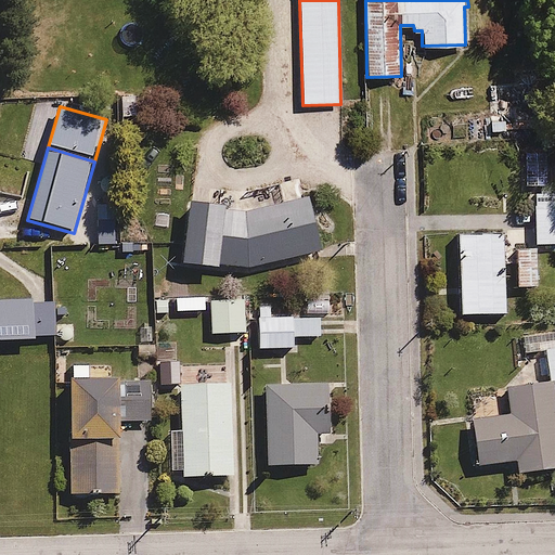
[(532,244),(515,244),(516,289),(536,289),(536,246),(554,245),(554,192),(532,193),(532,244)]
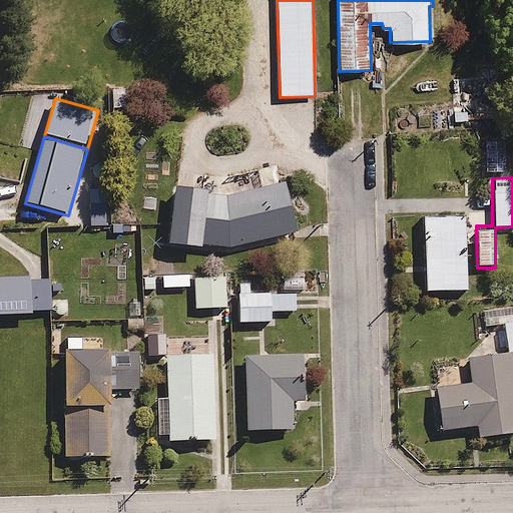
[(214,195),(175,186),(168,245),(227,252),(297,230),(282,182),(214,195)]
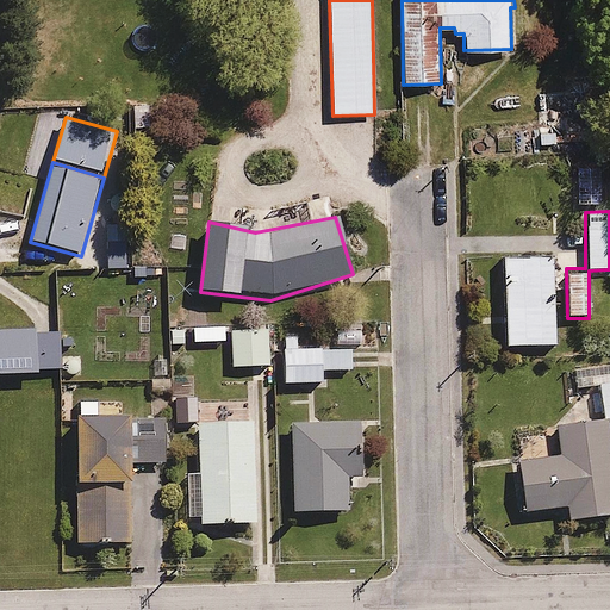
[(554,257),(500,259),(502,348),(556,347),(554,257)]
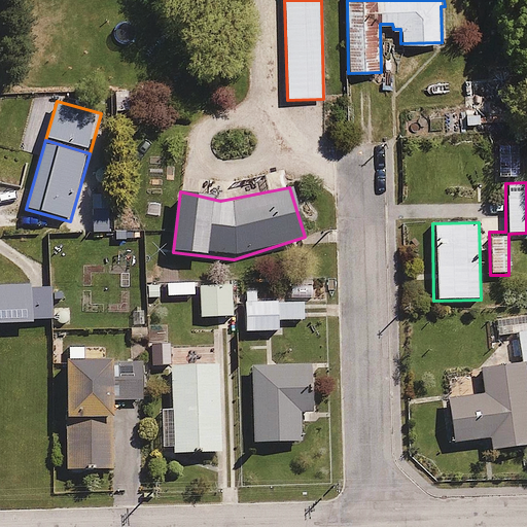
[(233,284),(199,285),(200,306),(196,306),(196,318),(233,317),(233,284)]
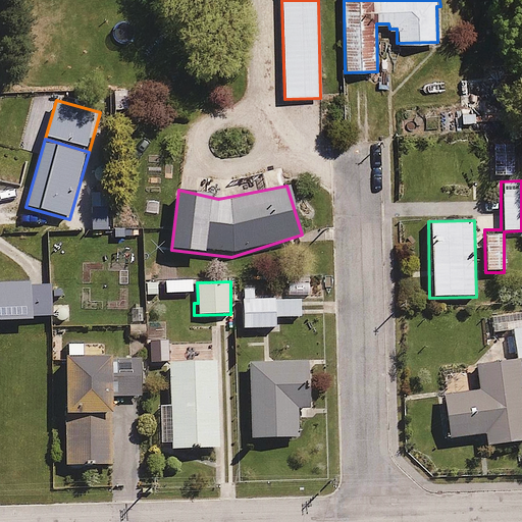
[(255,289),(241,289),(242,329),(274,328),(274,317),(300,316),(299,300),(275,301),(274,297),(255,297),(255,289)]
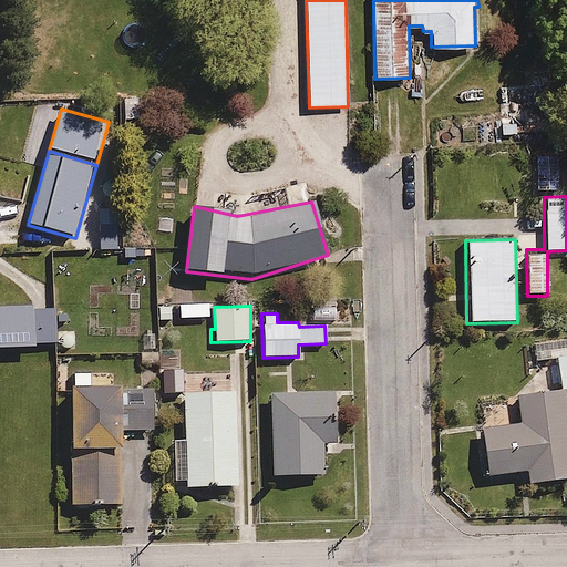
[(557,397),(480,405),(488,480),(527,475),(529,487),(566,482),(566,400),(566,393),(566,392),(566,354),(553,357),(557,397)]
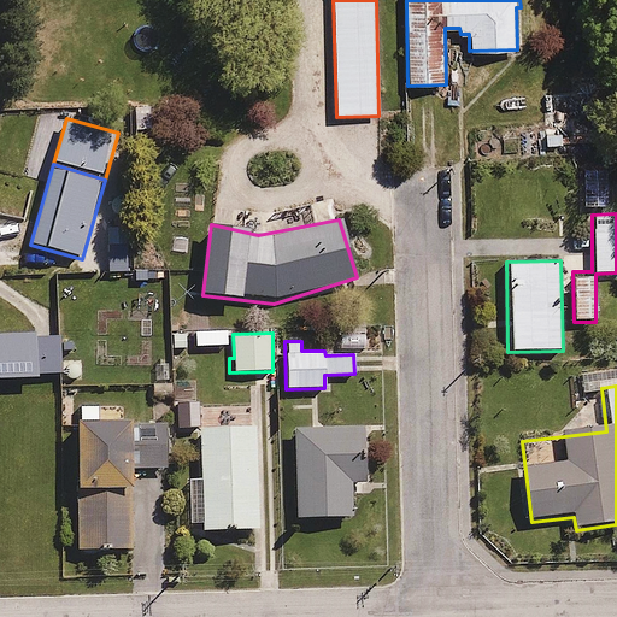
[(134,435),(130,435),(129,422),(100,423),(99,405),(78,406),(80,425),(72,425),(78,551),(134,548),(130,469),(165,468),(164,427),(152,428),(153,442),(135,444),(134,435)]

^^^^^^^^^^^^^^^^

### WHAT IS BEING ASKED
Omitting the pictures, repeat all entries exactly.

### YOUR RESPONSE
[(532,244),(515,244),(516,289),(536,289),(536,246),(554,245),(554,192),(532,193),(532,244)]
[(214,195),(175,186),(168,245),(227,252),(297,230),(282,182),(214,195)]
[(554,257),(500,259),(502,348),(556,347),(554,257)]
[(233,284),(199,285),(200,306),(196,306),(196,318),(233,317),(233,284)]
[(255,289),(241,289),(242,329),(274,328),(274,317),(300,316),(299,300),(275,301),(274,297),(255,297),(255,289)]
[(557,397),(480,405),(488,480),(527,475),(529,487),(566,482),(566,400),(566,393),(566,392),(566,354),(553,357),(557,397)]
[(134,435),(130,435),(129,422),(100,423),(99,405),(78,406),(80,425),(72,425),(78,551),(134,548),(130,469),(165,468),(164,427),(152,428),(153,442),(135,444),(134,435)]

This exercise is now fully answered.